(Task item):
Give again the entries below exactly, beginning at the first line and ending at the line with "yellow cutting board [395,272,467,346] ->".

(Items listed in a dataset):

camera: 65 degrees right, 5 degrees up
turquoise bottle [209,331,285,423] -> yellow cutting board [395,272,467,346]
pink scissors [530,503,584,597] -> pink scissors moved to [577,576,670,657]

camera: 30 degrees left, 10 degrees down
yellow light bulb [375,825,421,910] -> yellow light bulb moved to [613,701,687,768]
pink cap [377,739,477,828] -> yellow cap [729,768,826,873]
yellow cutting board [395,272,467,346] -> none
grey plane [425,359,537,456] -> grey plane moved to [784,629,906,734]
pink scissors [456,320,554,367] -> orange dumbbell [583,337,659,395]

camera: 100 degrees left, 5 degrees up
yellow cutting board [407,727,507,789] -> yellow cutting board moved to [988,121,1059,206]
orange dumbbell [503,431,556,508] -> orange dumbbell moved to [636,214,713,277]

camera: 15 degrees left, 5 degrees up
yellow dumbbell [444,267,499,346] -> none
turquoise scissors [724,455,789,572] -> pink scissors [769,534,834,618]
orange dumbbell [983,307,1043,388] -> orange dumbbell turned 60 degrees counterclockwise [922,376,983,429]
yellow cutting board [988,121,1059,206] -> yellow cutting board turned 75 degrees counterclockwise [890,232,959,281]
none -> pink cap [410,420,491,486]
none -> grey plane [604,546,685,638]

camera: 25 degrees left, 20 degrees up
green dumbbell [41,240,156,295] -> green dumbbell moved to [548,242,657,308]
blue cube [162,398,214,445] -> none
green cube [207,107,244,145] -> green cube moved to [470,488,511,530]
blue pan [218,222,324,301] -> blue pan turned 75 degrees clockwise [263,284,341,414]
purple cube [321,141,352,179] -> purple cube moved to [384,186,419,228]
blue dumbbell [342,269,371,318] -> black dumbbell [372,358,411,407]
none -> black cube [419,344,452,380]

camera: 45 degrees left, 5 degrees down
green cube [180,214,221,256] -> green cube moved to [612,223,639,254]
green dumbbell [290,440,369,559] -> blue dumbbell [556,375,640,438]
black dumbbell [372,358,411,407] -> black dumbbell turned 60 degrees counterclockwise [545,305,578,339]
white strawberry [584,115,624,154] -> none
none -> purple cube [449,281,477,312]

(Result for this task):
camera: 65 degrees right, 5 degrees up
turquoise bottle [209,331,285,423] -> yellow cutting board [395,272,467,346]
pink scissors [530,503,584,597] -> pink scissors moved to [577,576,670,657]

camera: 30 degrees left, 10 degrees down
yellow light bulb [375,825,421,910] -> yellow light bulb moved to [613,701,687,768]
pink cap [377,739,477,828] -> yellow cap [729,768,826,873]
yellow cutting board [395,272,467,346] -> none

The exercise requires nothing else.